Verbatim copy without pictures. Please print every entry as it stands.

━━━ DATA TO EXAMINE ━━━

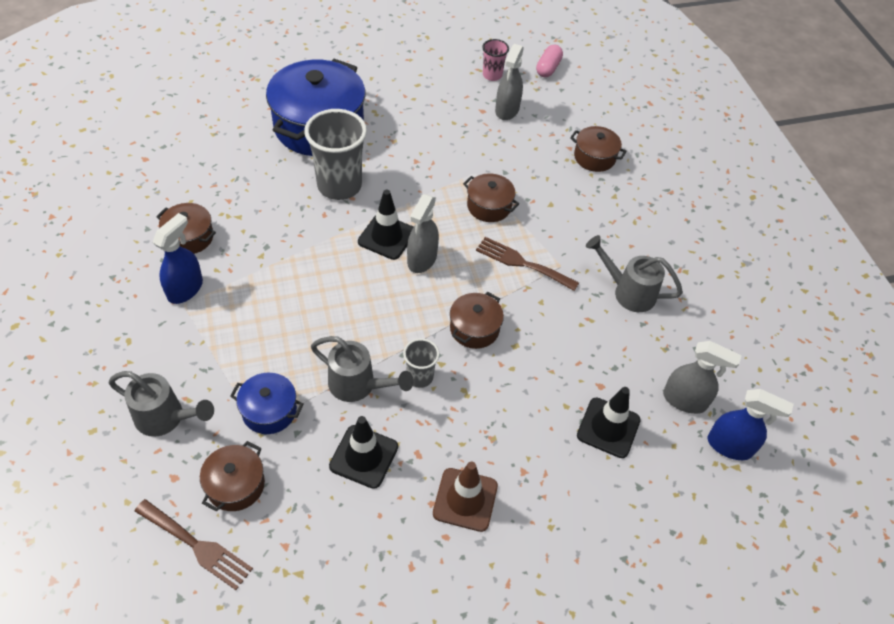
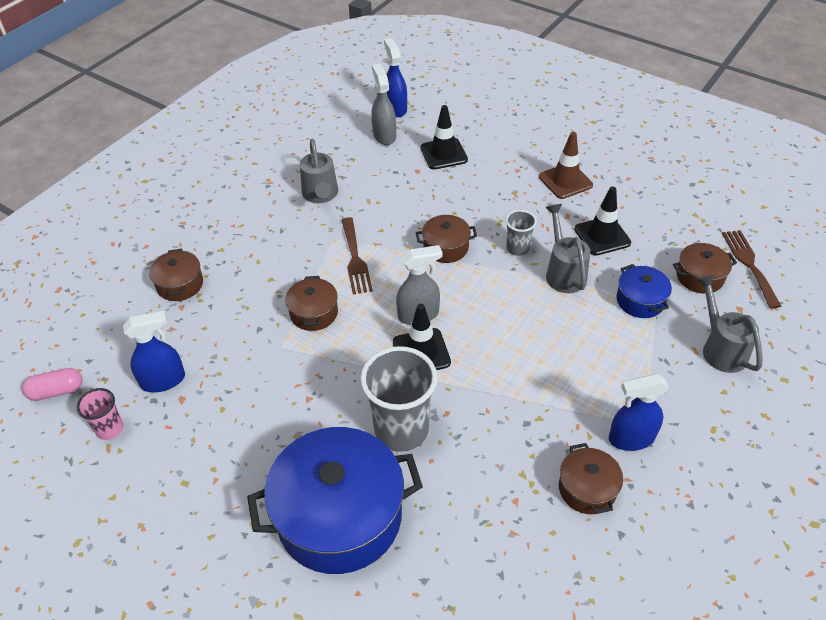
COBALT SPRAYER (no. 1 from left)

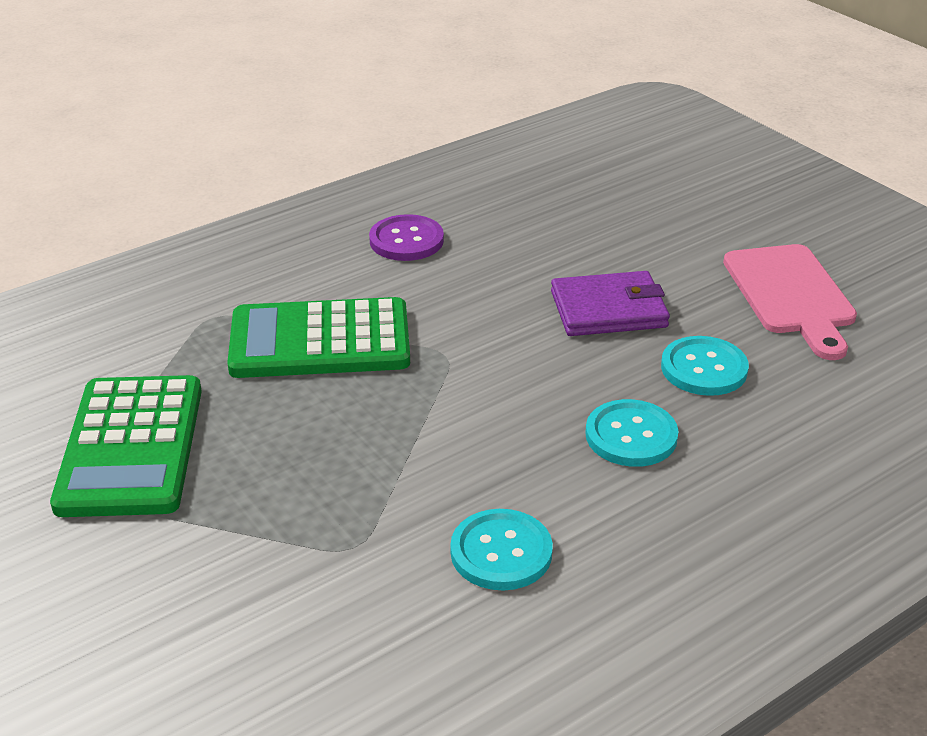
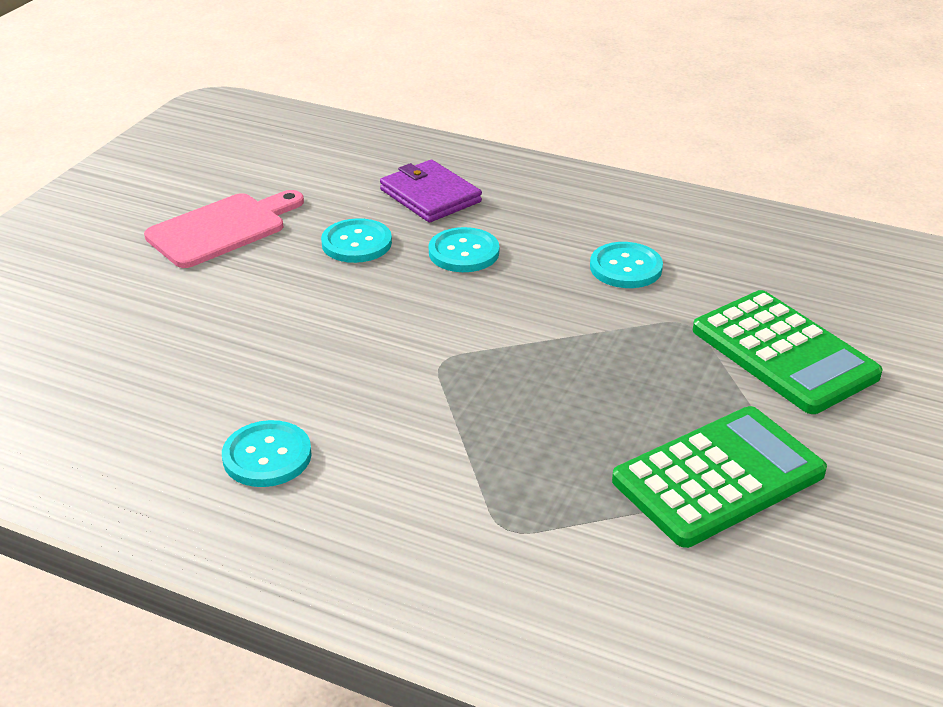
TEAL SHIRT BUTTON (no. 1 from left)
ROYAL PURPLE WALLET
EMERALD CALCULATOR (no. 2 from left)

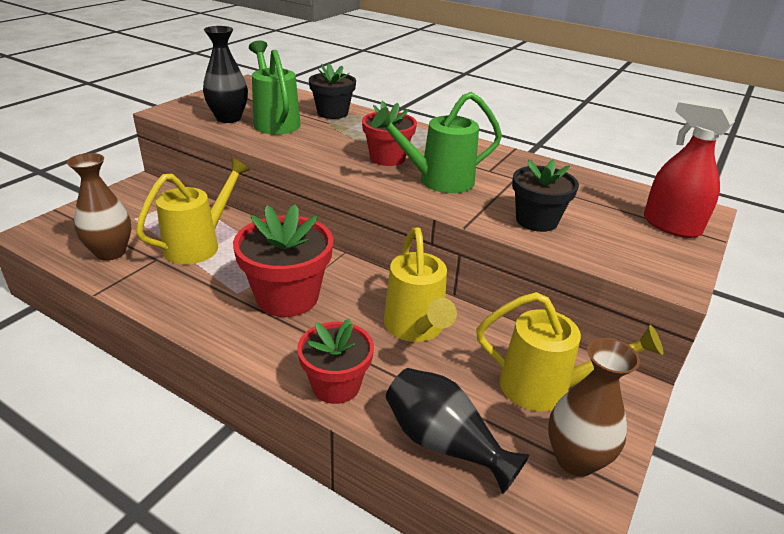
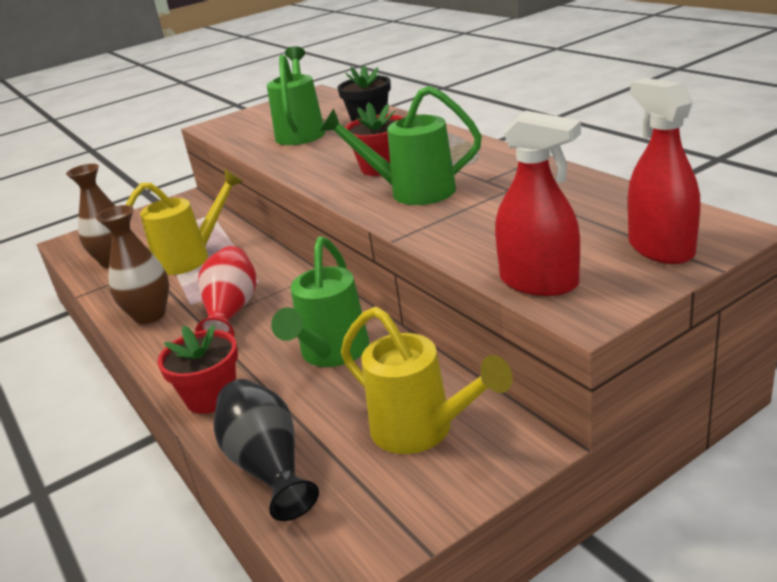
DARK BROWN FLOWER VASE (no. 2 from left)
SCARLET FLOWER VASE
EMERALD WATERING CAN (no. 2 from left)
SCARLET SPRAYER (no. 1 from left)
EBONY FLOWER VASE (no. 1 from left in the first image)
EBONY FLOWER POT (no. 2 from left in the first image)

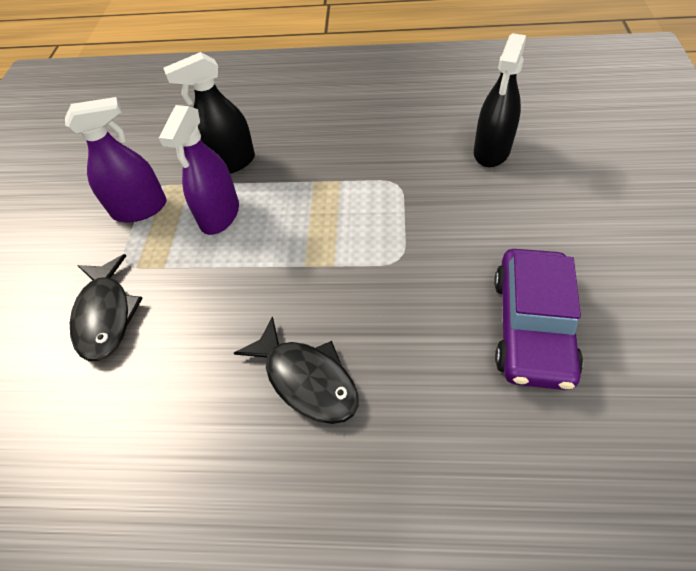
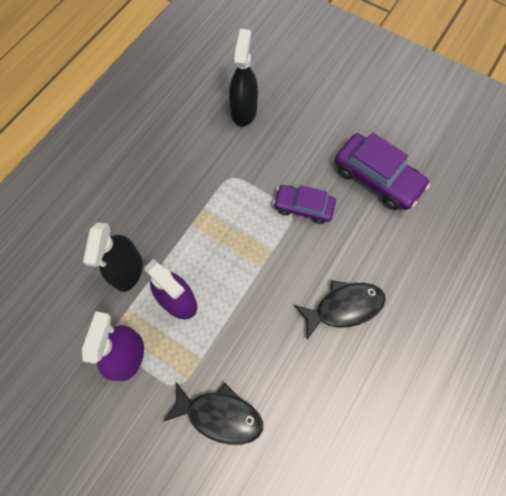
EBONY SPRAYER (no. 2 from left)
ROYAL PURPLE TOY CAR (no. 1 from left)

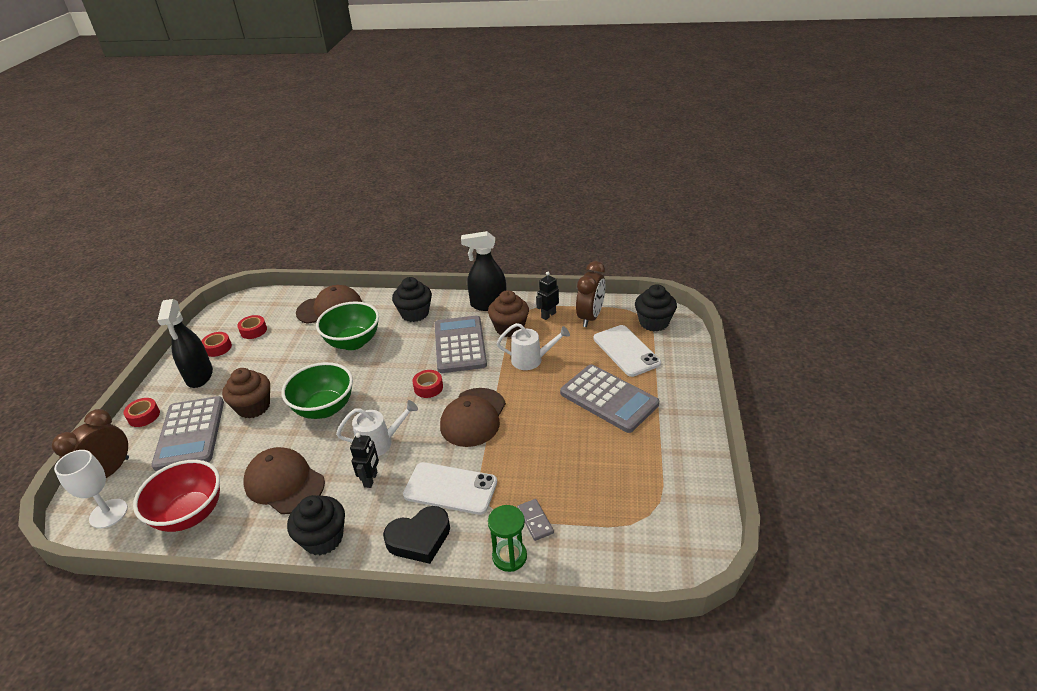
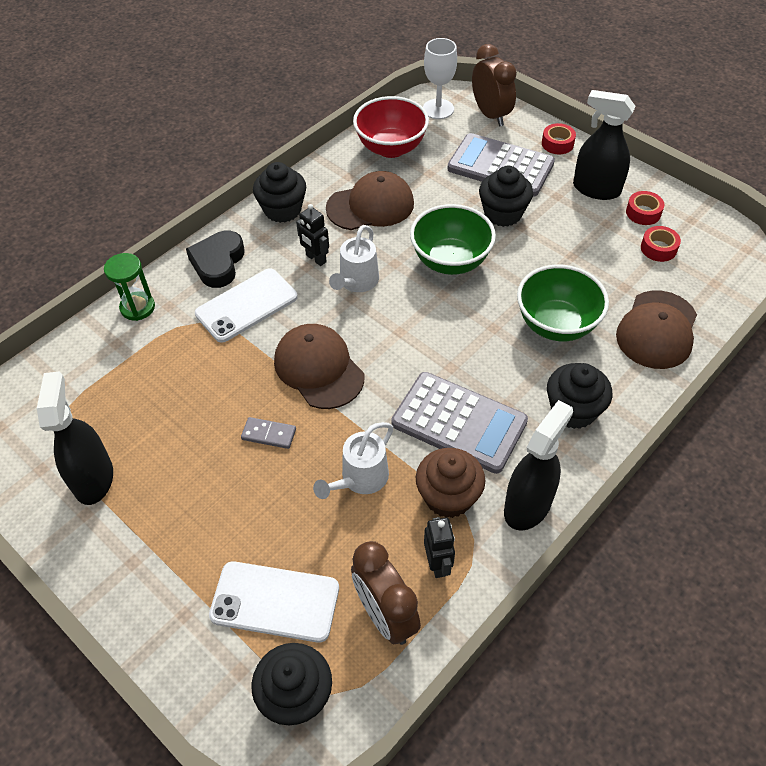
EBONY SPRAYER (no. 1 from left)
GREY DOMINO TILE
EBONY CUPCAKE (no. 3 from left)
SCARLET STICKY TAPE (no. 4 from left in the first image)
GREY CALCULATOR (no. 3 from left in the first image)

━━━

## [YOUR SOLUTION]
COBALT SPRAYER (no. 1 from left)

TEAL SHIRT BUTTON (no. 1 from left)
ROYAL PURPLE WALLET
EMERALD CALCULATOR (no. 2 from left)

DARK BROWN FLOWER VASE (no. 2 from left)
SCARLET FLOWER VASE
EMERALD WATERING CAN (no. 2 from left)
SCARLET SPRAYER (no. 1 from left)
EBONY FLOWER VASE (no. 1 from left in the first image)
EBONY FLOWER POT (no. 2 from left in the first image)

EBONY SPRAYER (no. 2 from left)
ROYAL PURPLE TOY CAR (no. 1 from left)

EBONY SPRAYER (no. 1 from left)
GREY DOMINO TILE
EBONY CUPCAKE (no. 3 from left)
SCARLET STICKY TAPE (no. 4 from left in the first image)
GREY CALCULATOR (no. 3 from left in the first image)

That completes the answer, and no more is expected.